======== EXTRACTED INFORMATION ========

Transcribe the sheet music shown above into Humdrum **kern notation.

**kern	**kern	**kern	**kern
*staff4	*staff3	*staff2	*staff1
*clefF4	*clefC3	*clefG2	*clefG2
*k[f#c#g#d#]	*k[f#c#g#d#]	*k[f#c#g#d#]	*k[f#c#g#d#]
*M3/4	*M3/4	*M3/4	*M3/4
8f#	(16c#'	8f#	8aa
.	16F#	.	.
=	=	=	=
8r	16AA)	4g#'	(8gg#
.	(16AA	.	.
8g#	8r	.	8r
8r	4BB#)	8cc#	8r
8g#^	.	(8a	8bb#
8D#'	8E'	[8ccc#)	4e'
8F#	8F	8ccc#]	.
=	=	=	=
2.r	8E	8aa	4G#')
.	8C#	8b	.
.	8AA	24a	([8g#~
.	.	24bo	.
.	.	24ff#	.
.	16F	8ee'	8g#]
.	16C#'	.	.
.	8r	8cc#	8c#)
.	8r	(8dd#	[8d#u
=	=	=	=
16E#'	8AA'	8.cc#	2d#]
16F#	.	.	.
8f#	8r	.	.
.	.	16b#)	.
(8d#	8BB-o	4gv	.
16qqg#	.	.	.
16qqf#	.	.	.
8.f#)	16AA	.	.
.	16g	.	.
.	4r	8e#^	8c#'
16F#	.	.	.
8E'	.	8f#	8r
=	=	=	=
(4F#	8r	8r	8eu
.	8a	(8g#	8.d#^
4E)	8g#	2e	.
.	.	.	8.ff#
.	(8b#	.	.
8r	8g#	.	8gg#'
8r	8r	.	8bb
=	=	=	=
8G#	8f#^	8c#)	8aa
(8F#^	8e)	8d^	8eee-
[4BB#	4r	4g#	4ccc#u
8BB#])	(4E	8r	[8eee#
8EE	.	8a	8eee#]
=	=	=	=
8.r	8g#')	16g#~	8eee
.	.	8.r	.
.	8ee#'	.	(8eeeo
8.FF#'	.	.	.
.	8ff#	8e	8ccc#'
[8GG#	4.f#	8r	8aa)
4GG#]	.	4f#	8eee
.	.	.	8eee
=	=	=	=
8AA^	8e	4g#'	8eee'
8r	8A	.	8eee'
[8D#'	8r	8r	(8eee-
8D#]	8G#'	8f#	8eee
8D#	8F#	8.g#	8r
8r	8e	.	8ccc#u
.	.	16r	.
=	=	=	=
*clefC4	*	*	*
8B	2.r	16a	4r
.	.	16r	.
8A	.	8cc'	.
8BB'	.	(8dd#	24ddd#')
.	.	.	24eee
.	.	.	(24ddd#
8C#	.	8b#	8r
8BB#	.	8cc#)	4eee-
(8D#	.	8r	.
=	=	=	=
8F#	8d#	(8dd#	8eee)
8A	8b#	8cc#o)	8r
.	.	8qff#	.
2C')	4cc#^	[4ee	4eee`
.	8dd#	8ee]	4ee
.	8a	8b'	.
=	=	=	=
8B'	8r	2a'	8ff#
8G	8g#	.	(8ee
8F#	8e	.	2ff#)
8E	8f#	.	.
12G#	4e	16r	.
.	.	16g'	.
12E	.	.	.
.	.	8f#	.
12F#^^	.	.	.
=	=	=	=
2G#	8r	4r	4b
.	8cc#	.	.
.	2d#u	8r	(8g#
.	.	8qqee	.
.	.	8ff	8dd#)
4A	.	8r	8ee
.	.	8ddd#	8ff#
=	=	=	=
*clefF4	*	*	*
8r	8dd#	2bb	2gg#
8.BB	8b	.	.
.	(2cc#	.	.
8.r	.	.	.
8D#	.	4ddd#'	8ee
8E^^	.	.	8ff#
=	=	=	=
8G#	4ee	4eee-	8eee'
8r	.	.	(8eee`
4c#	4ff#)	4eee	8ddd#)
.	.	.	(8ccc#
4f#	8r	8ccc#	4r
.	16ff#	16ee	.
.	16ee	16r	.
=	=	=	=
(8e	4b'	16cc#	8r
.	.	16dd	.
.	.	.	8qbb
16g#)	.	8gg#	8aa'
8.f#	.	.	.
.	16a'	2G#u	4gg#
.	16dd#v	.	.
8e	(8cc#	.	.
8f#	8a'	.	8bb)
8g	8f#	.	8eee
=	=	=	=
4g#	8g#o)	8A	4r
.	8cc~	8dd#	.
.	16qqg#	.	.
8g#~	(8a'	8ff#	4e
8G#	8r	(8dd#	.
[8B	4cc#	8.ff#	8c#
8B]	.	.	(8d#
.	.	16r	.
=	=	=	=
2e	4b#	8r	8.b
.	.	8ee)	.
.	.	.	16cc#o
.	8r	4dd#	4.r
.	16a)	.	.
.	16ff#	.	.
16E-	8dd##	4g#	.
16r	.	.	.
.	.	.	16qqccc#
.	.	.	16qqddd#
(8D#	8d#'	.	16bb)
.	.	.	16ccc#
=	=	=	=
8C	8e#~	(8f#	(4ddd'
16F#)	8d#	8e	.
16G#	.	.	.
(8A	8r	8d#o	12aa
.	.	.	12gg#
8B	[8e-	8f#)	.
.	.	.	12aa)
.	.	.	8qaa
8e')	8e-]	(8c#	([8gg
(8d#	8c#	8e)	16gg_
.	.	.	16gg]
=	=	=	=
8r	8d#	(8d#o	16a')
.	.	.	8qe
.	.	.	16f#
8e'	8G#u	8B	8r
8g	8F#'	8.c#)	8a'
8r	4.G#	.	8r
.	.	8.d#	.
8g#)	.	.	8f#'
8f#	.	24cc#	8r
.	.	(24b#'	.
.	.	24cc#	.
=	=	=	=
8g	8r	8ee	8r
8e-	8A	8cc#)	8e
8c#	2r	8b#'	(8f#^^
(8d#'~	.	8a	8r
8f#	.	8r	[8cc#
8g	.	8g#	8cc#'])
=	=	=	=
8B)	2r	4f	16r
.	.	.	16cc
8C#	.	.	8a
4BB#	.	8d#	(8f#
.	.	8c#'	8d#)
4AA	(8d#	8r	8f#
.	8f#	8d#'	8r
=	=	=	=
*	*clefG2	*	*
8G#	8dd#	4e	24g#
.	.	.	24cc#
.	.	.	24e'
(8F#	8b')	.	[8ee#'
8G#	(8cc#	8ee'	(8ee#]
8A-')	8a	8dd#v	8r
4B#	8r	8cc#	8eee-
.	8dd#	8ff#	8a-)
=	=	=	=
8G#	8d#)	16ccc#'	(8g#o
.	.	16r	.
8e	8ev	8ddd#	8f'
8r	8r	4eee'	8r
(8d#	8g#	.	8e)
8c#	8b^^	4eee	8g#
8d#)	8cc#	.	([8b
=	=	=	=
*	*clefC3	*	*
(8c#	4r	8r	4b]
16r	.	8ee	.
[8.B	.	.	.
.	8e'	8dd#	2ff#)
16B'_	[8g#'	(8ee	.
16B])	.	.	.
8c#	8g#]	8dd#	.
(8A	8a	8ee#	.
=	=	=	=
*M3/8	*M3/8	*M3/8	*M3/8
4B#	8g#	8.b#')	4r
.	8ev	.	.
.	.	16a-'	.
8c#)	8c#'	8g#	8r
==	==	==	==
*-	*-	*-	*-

========

# DIRECTIONS FOR THIS TASK
Pick out every line of the items above that contains the string "kern", and copy each of those lines in full.

# FULL ANSWER
Transcribe the sheet music shown above into Humdrum **kern notation.
**kern	**kern	**kern	**kern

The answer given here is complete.